EXERCISE DIRECTIONS
Retype the line containing "R105: 4.7k (VCC, W7) -> 4.7k (VCC, W2)" and each later line through the end of the listing, exactly as written, with no other lines.

DATA RECORDS
· · · ·

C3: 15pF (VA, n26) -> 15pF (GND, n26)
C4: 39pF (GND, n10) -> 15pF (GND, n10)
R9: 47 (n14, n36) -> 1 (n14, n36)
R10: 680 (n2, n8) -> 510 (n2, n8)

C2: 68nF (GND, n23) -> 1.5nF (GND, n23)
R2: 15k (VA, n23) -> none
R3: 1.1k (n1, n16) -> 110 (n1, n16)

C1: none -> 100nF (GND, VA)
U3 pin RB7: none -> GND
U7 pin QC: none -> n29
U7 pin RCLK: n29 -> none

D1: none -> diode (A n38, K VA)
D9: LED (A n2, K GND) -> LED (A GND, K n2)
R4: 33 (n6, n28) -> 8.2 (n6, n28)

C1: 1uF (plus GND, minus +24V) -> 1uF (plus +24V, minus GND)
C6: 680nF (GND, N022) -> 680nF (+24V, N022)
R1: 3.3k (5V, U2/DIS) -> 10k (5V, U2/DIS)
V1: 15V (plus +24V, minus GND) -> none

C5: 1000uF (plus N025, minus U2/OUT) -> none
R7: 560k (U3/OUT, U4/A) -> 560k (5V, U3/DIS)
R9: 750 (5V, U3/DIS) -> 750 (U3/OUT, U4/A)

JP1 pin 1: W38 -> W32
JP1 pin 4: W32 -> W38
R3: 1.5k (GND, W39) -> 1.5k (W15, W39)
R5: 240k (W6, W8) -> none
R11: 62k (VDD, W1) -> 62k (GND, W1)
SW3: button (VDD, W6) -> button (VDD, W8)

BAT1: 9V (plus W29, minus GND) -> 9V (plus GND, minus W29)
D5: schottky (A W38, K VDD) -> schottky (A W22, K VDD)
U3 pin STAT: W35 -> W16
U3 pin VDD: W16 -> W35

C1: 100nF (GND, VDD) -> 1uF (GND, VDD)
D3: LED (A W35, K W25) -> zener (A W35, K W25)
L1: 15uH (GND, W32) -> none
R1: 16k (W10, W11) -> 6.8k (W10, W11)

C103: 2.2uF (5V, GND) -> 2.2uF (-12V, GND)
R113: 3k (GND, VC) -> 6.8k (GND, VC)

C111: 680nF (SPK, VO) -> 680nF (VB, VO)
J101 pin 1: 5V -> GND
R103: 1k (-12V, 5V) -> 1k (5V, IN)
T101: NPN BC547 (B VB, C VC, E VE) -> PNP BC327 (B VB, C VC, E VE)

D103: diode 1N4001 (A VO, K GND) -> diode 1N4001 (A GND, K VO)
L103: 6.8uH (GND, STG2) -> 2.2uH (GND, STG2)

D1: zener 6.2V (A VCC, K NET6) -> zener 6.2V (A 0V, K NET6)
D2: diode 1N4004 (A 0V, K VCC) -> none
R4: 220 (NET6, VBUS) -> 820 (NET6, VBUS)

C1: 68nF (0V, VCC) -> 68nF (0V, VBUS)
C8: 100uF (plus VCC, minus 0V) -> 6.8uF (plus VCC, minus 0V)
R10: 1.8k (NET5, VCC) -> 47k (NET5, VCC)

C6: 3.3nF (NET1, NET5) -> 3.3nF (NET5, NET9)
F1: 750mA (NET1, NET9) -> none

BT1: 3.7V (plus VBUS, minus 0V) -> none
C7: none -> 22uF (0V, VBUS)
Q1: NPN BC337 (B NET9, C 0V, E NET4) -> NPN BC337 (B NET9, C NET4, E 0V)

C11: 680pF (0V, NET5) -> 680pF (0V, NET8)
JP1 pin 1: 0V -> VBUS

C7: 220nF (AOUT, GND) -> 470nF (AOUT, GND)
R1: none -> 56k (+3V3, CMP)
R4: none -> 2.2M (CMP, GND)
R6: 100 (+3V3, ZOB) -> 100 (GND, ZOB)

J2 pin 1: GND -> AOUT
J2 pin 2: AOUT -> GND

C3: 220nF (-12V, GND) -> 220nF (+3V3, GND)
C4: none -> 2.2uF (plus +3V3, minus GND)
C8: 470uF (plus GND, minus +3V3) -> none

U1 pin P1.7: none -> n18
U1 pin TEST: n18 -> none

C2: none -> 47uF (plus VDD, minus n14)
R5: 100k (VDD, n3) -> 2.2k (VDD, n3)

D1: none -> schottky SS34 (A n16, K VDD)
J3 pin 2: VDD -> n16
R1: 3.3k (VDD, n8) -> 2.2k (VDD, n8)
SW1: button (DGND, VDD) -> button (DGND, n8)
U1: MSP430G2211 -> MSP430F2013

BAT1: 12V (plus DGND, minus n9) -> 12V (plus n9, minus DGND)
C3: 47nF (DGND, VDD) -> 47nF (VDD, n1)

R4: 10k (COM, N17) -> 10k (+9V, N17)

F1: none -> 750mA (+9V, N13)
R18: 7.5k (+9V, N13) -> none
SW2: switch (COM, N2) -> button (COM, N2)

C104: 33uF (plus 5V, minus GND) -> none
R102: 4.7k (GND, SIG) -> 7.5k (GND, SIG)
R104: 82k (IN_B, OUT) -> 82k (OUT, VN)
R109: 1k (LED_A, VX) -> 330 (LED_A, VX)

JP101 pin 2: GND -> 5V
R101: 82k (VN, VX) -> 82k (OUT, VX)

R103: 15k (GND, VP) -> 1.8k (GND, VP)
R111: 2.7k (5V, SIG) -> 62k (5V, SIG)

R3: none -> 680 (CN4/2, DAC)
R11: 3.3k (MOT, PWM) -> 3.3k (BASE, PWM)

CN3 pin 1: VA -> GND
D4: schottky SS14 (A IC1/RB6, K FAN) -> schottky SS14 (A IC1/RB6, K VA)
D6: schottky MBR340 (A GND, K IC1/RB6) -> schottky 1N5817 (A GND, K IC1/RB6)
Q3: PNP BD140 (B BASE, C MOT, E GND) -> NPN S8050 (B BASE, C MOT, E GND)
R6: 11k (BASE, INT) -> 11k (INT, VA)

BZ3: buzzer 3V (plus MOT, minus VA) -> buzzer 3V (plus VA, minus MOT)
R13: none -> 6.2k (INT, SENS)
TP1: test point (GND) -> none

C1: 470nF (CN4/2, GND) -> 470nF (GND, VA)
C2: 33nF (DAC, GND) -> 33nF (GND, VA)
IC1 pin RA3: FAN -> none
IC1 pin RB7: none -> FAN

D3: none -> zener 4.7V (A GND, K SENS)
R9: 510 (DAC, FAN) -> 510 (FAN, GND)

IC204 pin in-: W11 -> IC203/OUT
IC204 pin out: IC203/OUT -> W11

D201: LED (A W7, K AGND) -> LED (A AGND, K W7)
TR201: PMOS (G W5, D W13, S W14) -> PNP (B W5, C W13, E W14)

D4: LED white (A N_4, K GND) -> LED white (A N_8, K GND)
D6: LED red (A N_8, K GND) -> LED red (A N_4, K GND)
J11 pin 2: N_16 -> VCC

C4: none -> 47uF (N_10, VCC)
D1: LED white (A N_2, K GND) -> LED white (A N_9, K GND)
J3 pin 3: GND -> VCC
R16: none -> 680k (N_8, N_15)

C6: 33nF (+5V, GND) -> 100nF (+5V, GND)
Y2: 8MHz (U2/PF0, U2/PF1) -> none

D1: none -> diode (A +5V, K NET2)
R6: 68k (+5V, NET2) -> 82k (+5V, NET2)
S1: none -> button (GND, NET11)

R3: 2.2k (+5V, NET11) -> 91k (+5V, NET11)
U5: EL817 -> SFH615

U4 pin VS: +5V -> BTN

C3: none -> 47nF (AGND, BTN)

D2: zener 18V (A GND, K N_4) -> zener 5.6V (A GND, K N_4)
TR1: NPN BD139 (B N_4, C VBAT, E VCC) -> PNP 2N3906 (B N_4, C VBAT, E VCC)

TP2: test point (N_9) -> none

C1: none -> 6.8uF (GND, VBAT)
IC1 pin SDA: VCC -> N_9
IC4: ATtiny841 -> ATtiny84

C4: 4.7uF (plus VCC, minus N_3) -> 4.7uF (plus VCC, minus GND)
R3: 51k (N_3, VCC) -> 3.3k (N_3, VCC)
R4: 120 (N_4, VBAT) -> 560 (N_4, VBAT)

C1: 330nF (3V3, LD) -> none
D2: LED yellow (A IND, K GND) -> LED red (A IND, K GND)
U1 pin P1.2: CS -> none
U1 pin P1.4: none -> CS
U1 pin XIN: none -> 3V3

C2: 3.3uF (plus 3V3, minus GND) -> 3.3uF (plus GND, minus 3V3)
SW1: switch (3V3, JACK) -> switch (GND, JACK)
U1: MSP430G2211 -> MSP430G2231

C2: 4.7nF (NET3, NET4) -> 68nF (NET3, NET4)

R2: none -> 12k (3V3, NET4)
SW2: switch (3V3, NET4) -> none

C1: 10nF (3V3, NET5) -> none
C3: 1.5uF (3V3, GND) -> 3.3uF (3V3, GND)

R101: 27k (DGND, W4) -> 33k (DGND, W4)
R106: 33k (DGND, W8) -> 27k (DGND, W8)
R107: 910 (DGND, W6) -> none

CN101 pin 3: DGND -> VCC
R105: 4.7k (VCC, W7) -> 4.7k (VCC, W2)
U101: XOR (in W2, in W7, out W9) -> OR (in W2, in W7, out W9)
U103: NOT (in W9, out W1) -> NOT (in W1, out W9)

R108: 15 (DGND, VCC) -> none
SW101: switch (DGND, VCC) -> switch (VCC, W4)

· · · ·

ANSWER SPACE
R105: 4.7k (VCC, W7) -> 4.7k (VCC, W2)
U101: XOR (in W2, in W7, out W9) -> OR (in W2, in W7, out W9)
U103: NOT (in W9, out W1) -> NOT (in W1, out W9)

R108: 15 (DGND, VCC) -> none
SW101: switch (DGND, VCC) -> switch (VCC, W4)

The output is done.